**Job**
List every line in the entries below that contains the word "purple". Case counts.

── Data for the task ──

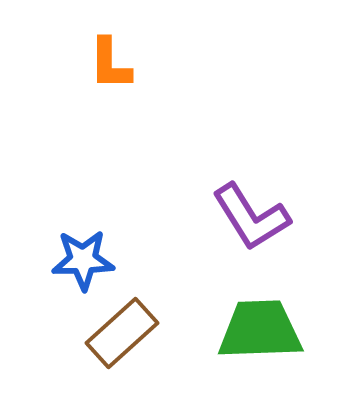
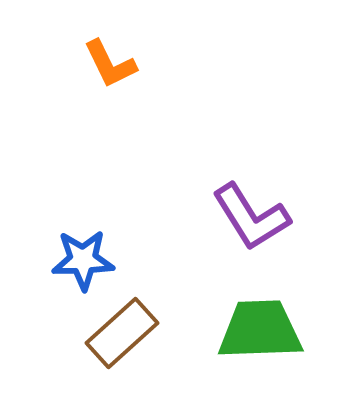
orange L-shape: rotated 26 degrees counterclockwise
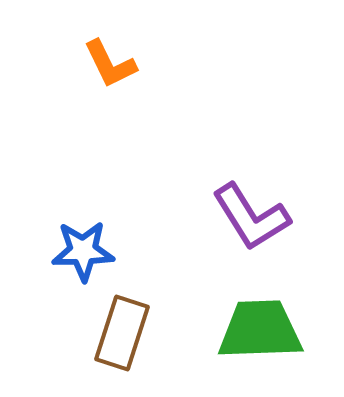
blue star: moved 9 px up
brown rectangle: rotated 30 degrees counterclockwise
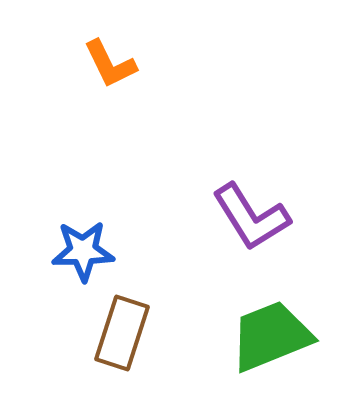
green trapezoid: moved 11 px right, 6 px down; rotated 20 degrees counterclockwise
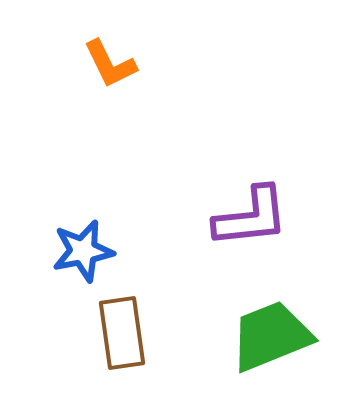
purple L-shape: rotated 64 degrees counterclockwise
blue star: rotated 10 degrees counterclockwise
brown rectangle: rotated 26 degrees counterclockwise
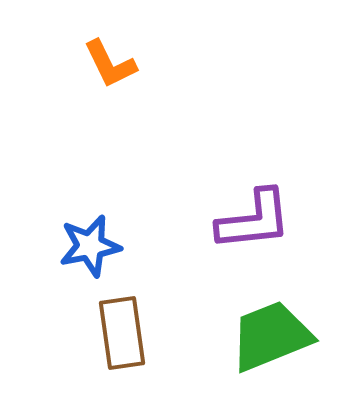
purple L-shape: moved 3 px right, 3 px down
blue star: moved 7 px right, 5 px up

───

**Task output**
purple L-shape: rotated 64 degrees counterclockwise
purple L-shape: moved 3 px right, 3 px down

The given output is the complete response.